Brief:
Check every line of the data below for the string "green", and copy the ones that hold it.

:::

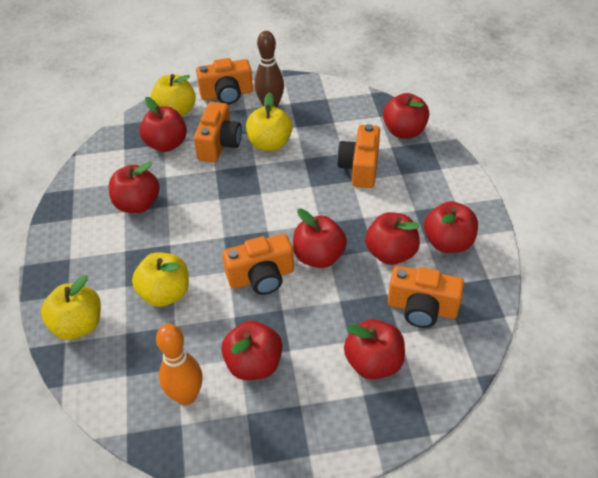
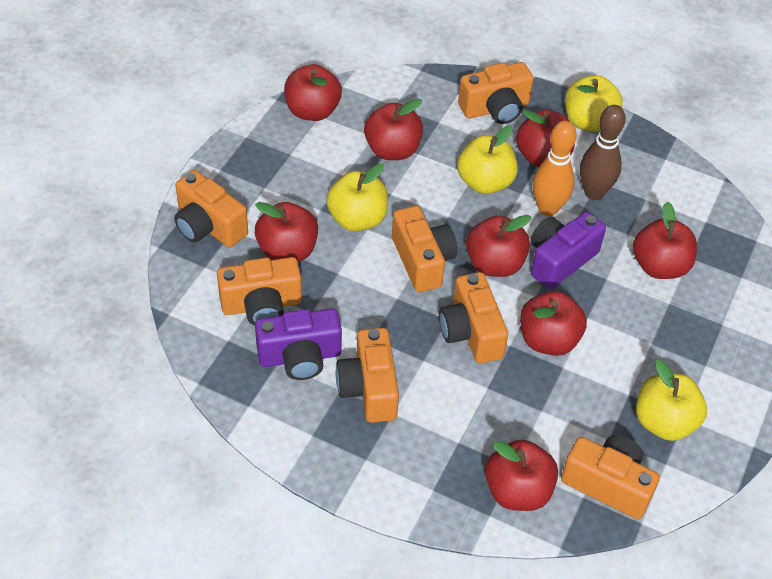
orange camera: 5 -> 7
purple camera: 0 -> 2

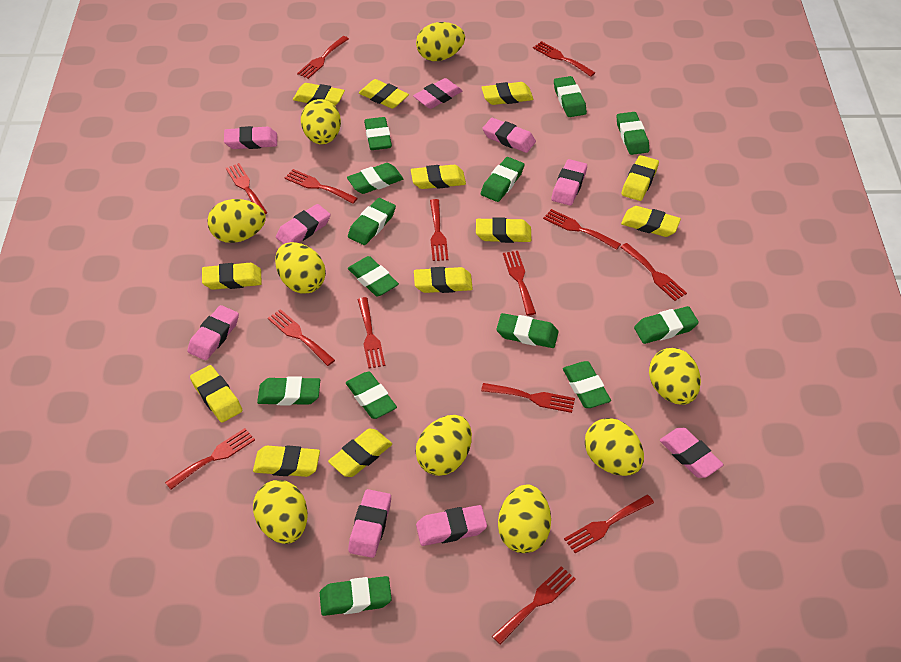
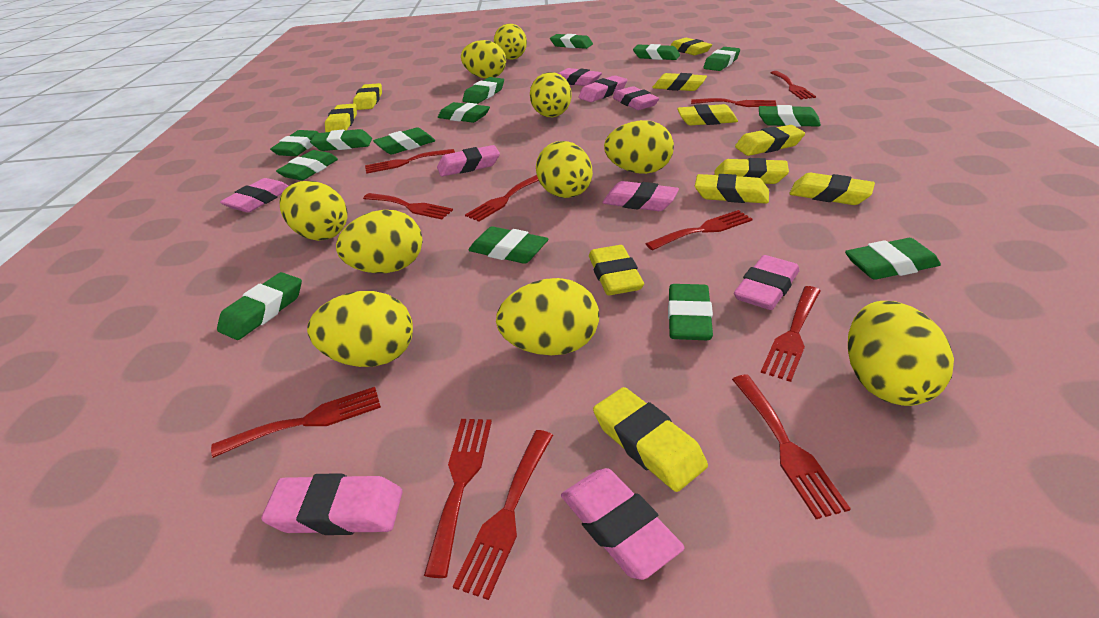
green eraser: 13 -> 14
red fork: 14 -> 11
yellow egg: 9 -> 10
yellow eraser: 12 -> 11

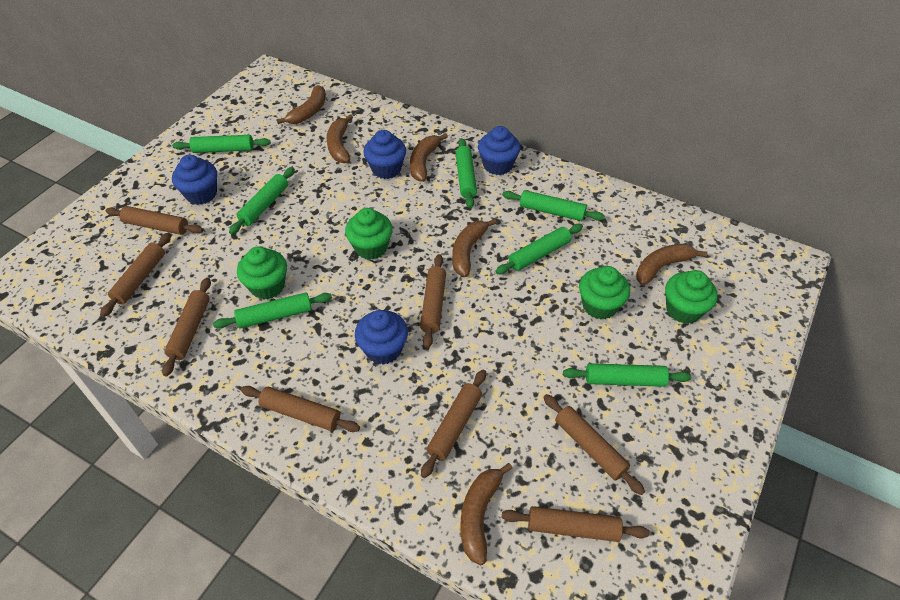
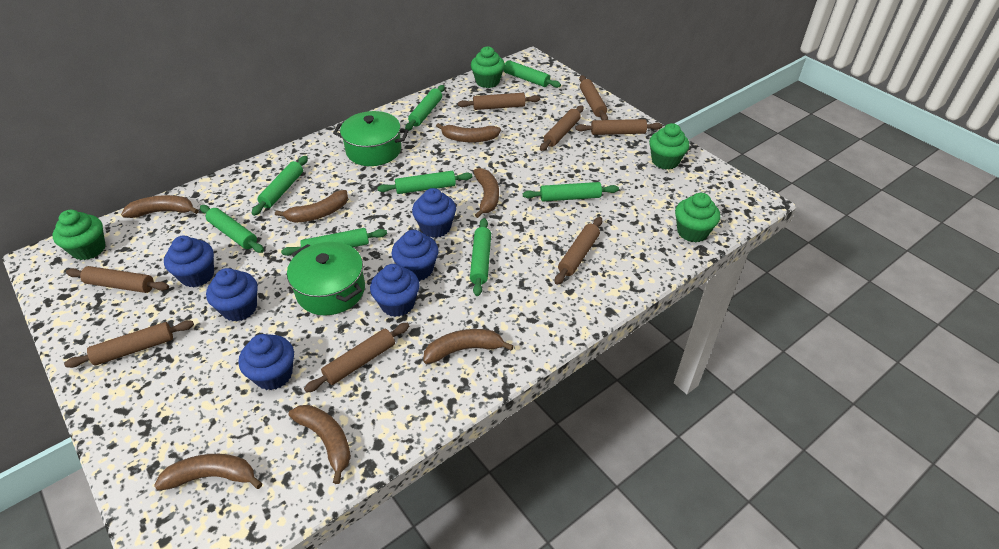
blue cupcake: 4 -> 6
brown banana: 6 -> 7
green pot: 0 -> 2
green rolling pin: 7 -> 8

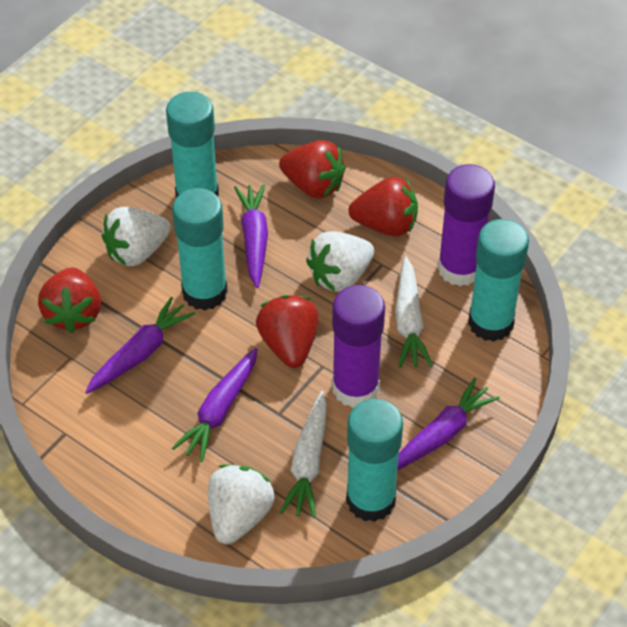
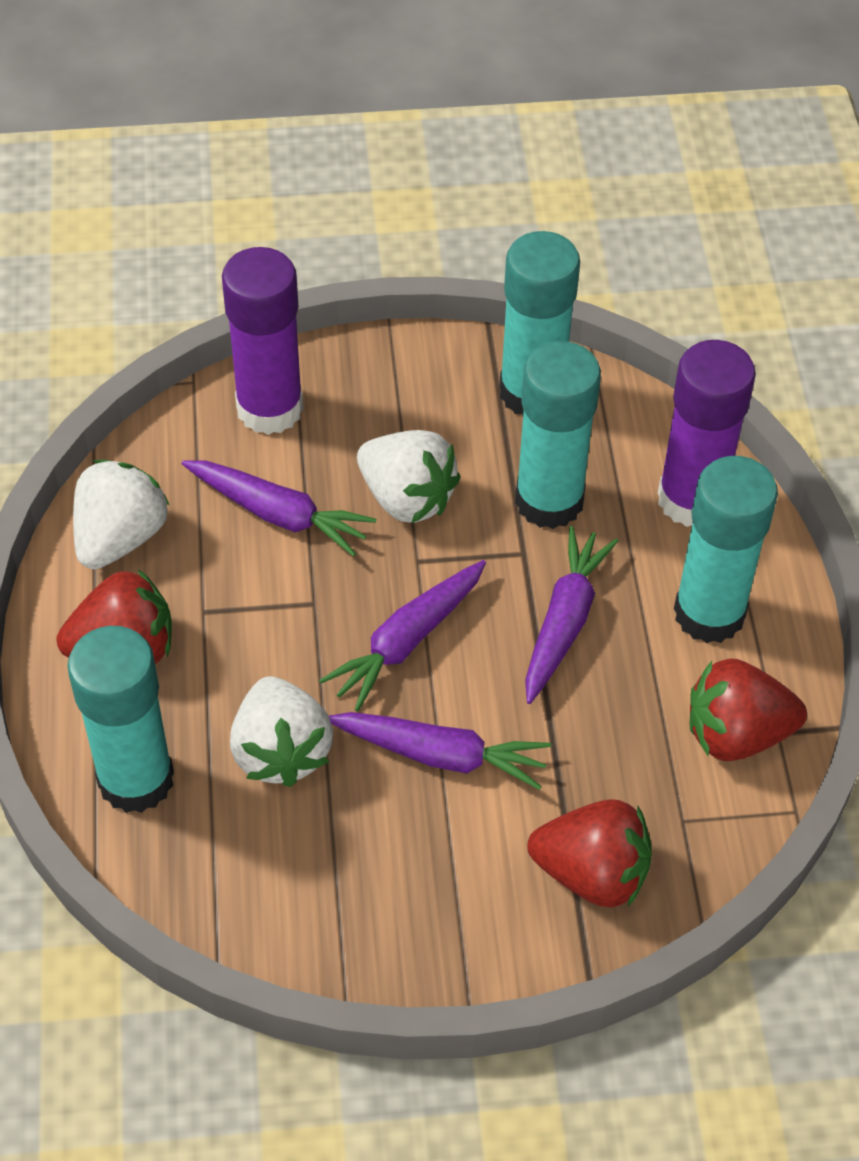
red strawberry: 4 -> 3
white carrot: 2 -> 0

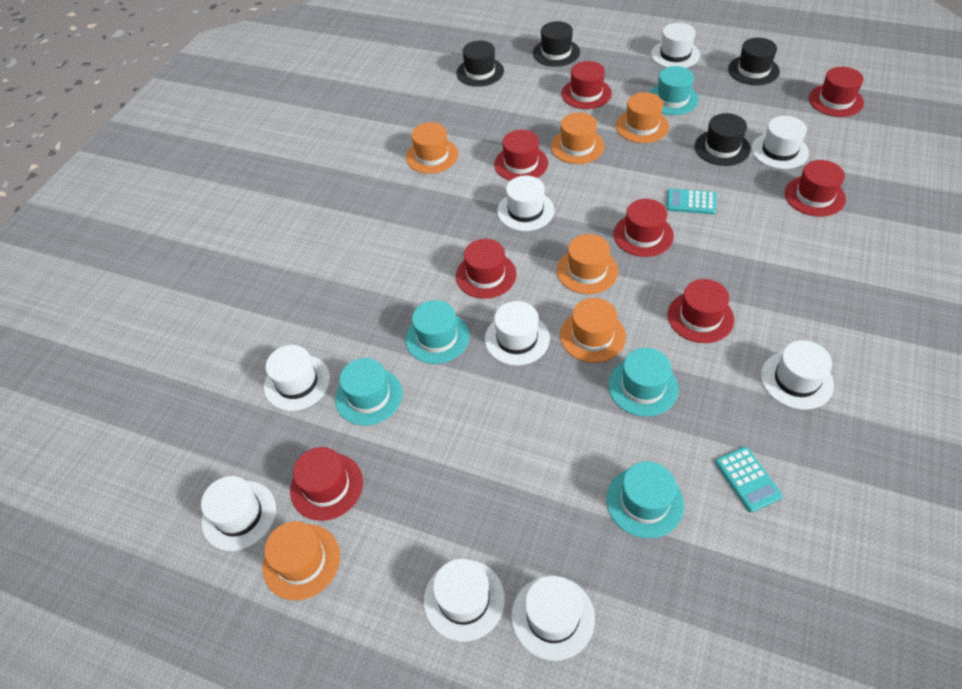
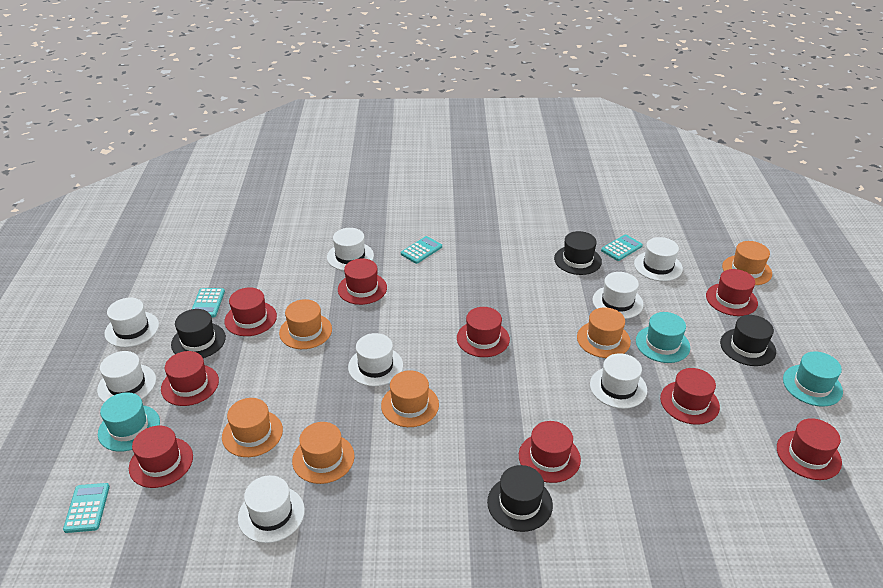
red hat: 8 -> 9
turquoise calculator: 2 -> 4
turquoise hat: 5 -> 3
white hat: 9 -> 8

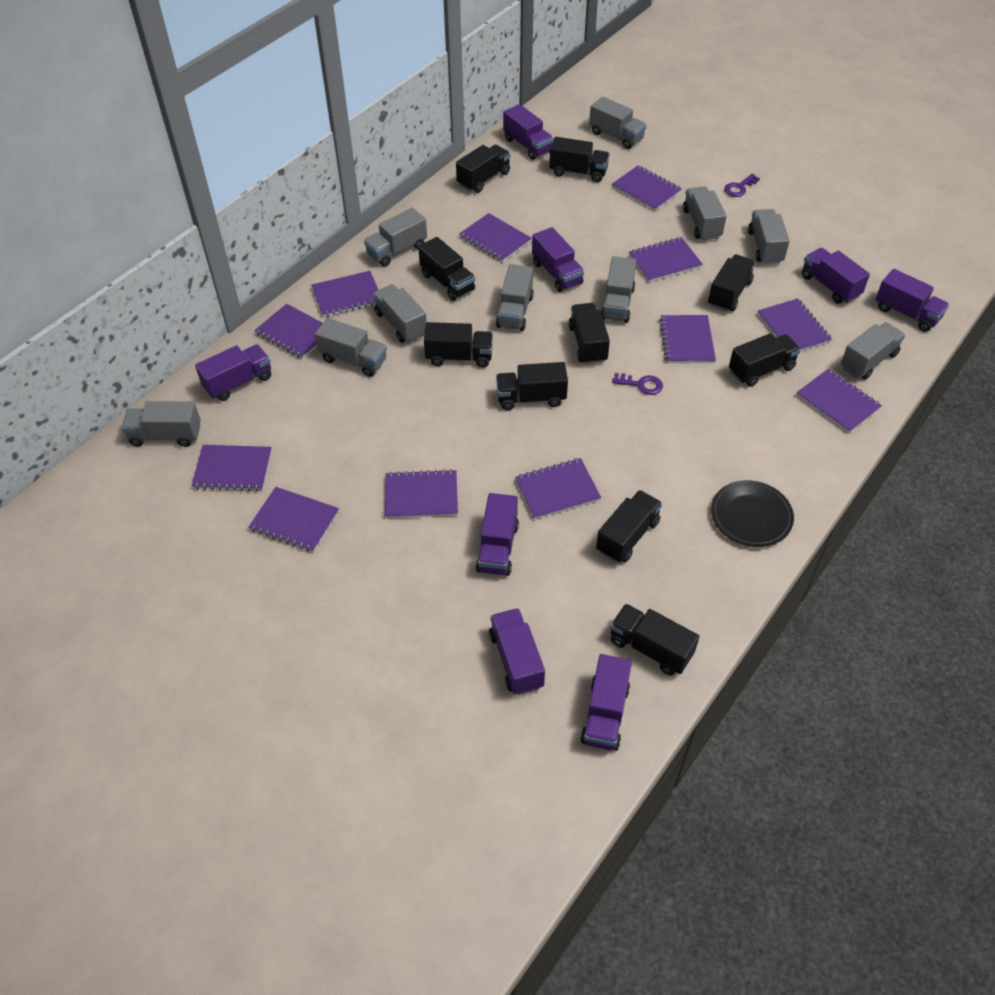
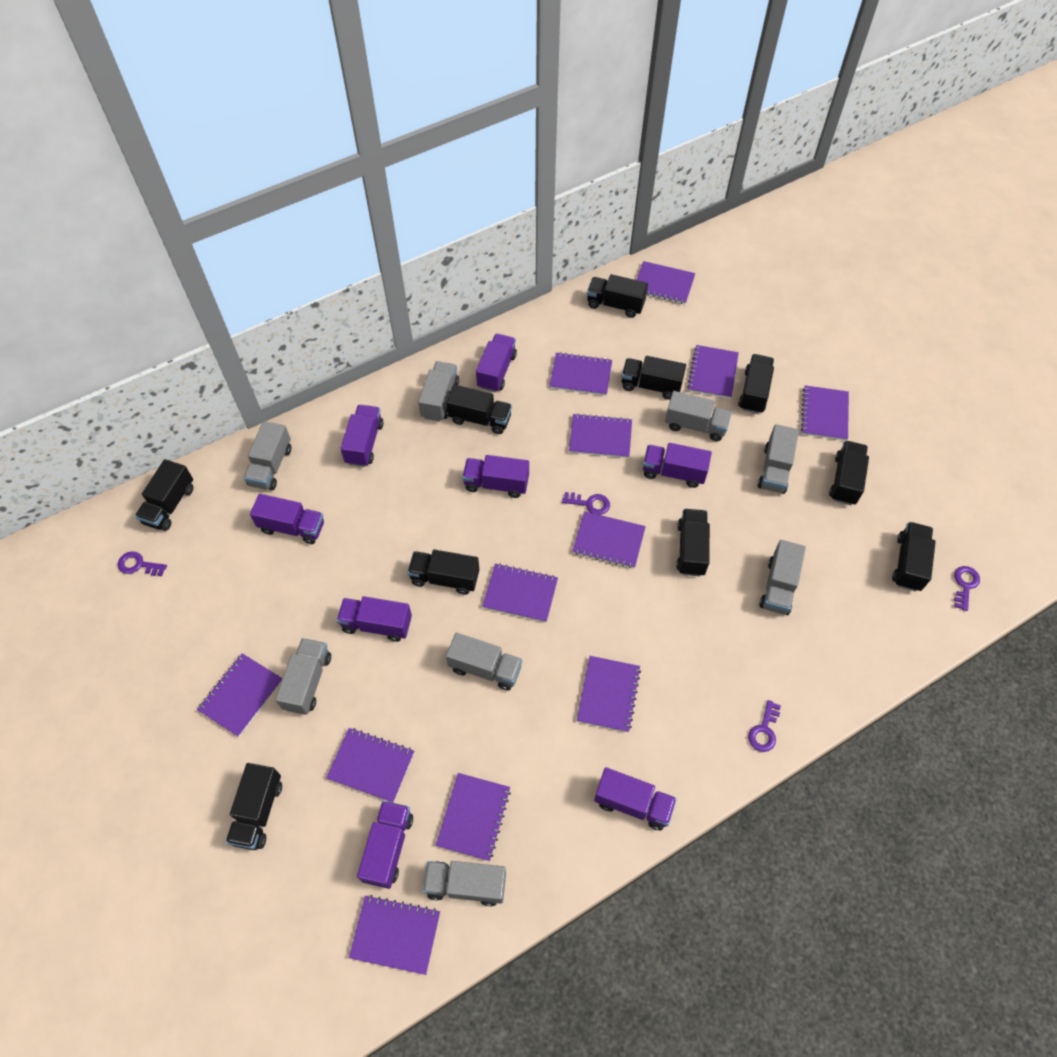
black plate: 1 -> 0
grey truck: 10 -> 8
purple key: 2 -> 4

:::

Answer box:
green eraser: 13 -> 14
green pot: 0 -> 2
green rolling pin: 7 -> 8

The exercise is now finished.